▶ Your task:
Look through the records below, and whenever a line contains "none", copy it.

»»

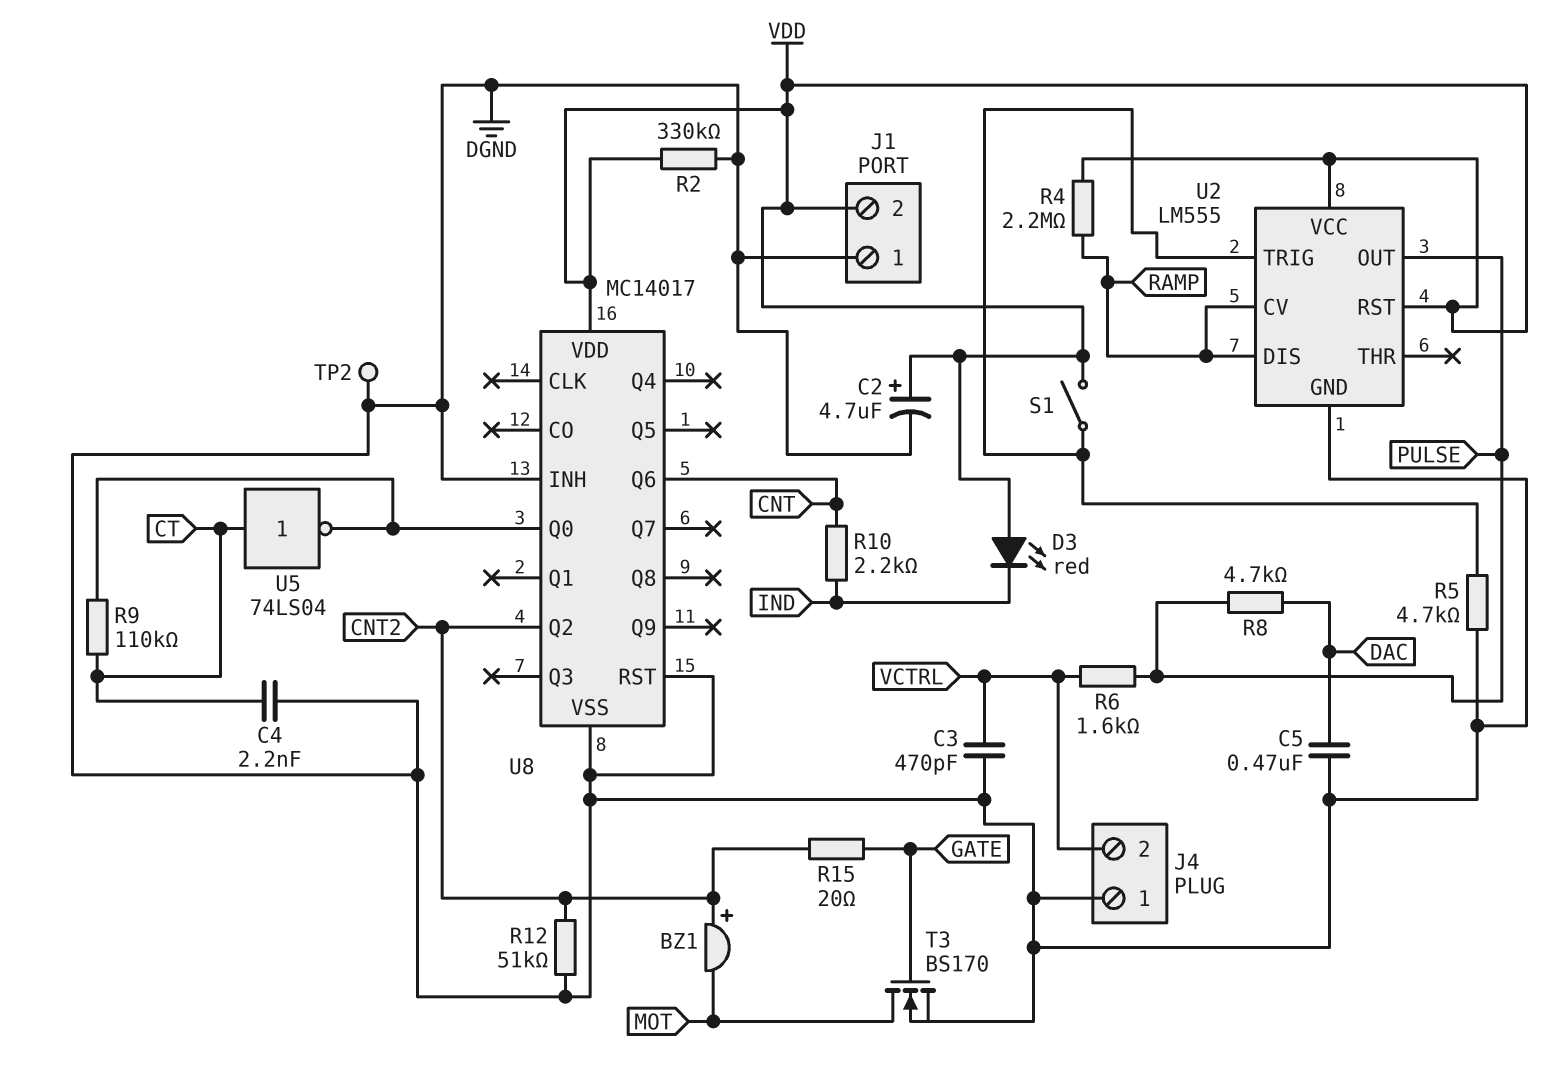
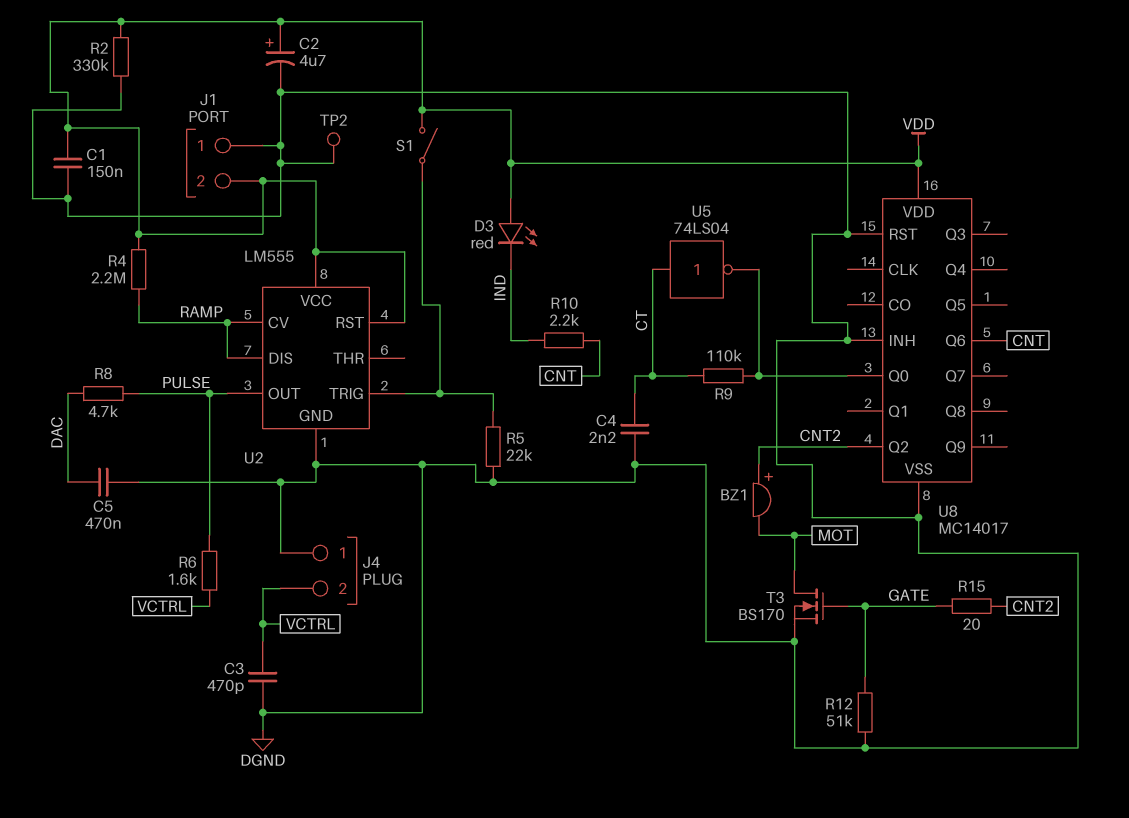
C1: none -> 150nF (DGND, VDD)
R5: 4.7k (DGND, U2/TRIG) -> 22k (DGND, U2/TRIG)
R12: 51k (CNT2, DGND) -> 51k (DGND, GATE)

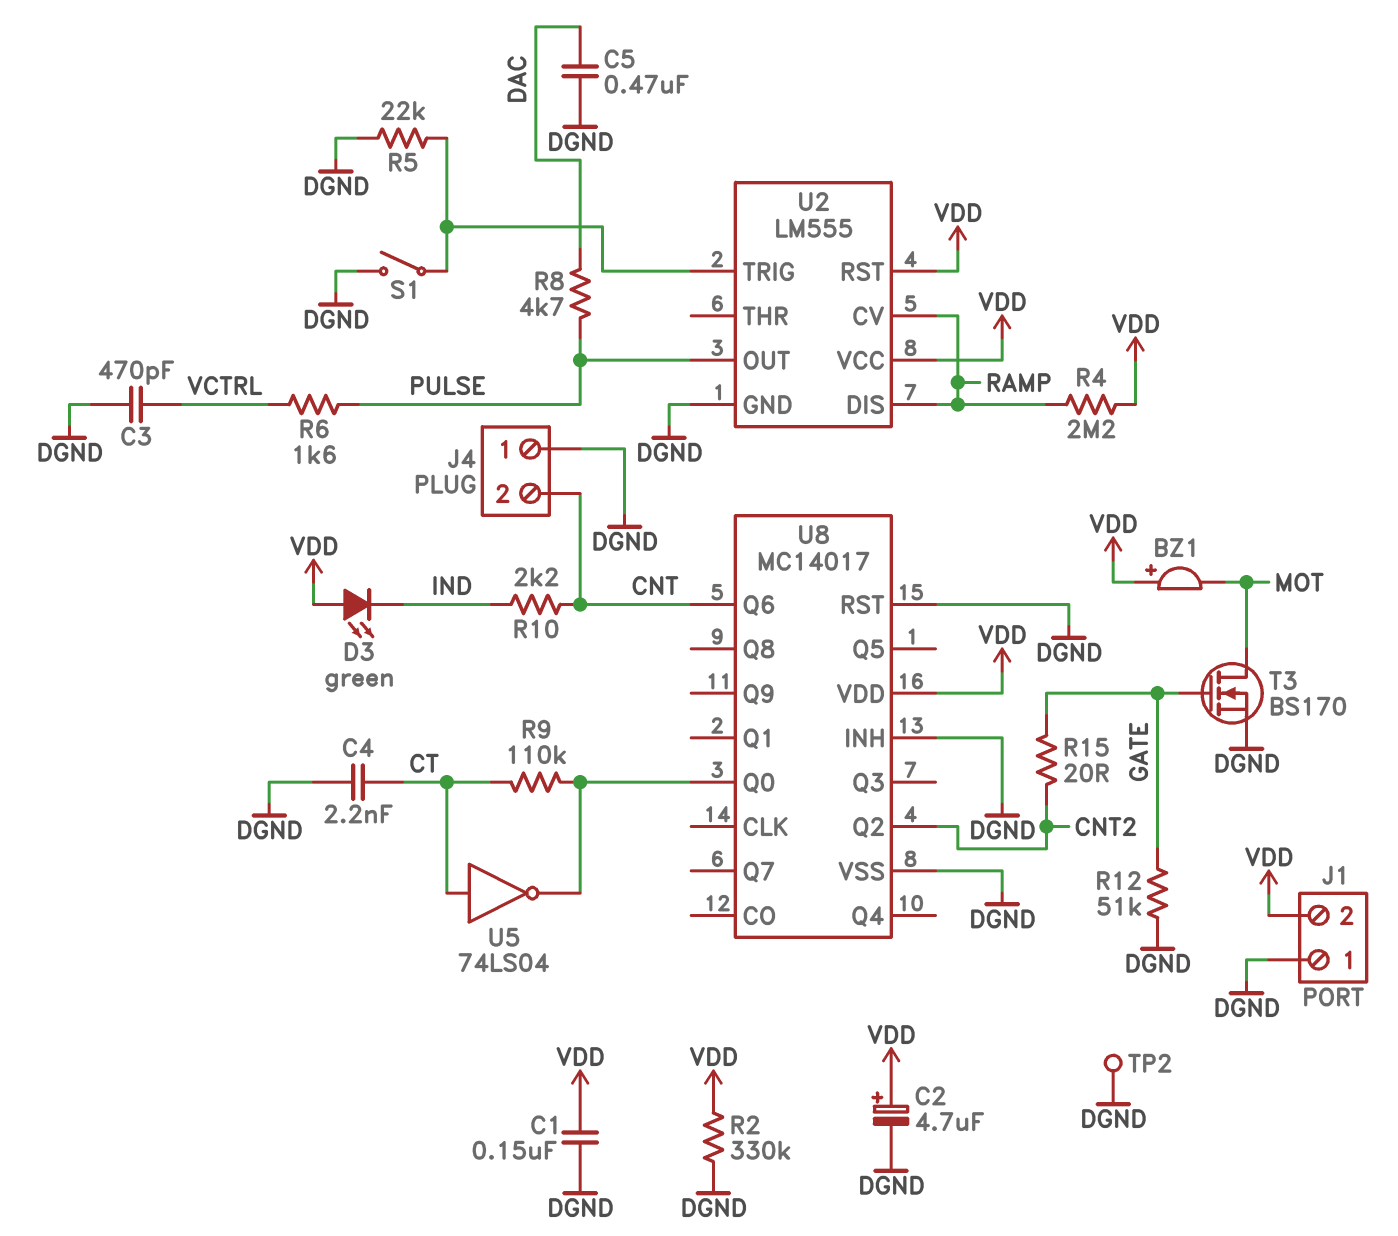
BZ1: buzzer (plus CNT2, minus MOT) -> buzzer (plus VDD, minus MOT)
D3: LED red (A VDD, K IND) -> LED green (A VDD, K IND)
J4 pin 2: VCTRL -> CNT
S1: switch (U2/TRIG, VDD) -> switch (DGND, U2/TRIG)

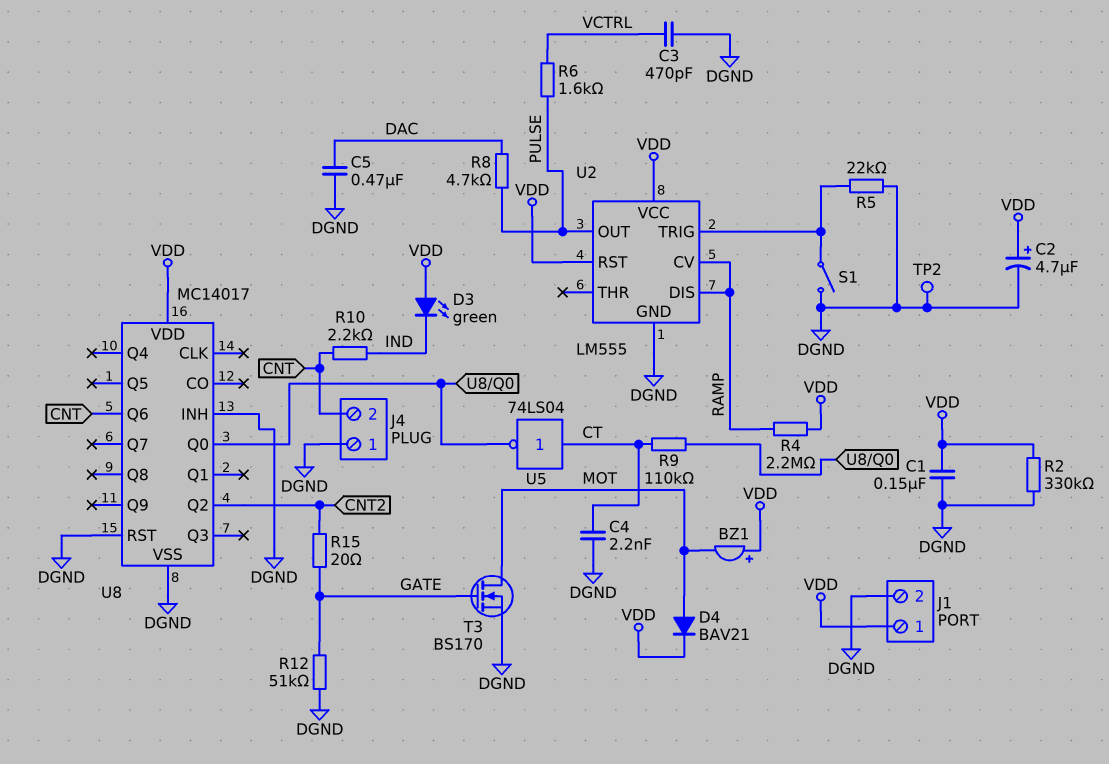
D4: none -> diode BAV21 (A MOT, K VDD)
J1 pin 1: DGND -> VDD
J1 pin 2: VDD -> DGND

««

▶ Solution to the problem:
C1: none -> 150nF (DGND, VDD)
D4: none -> diode BAV21 (A MOT, K VDD)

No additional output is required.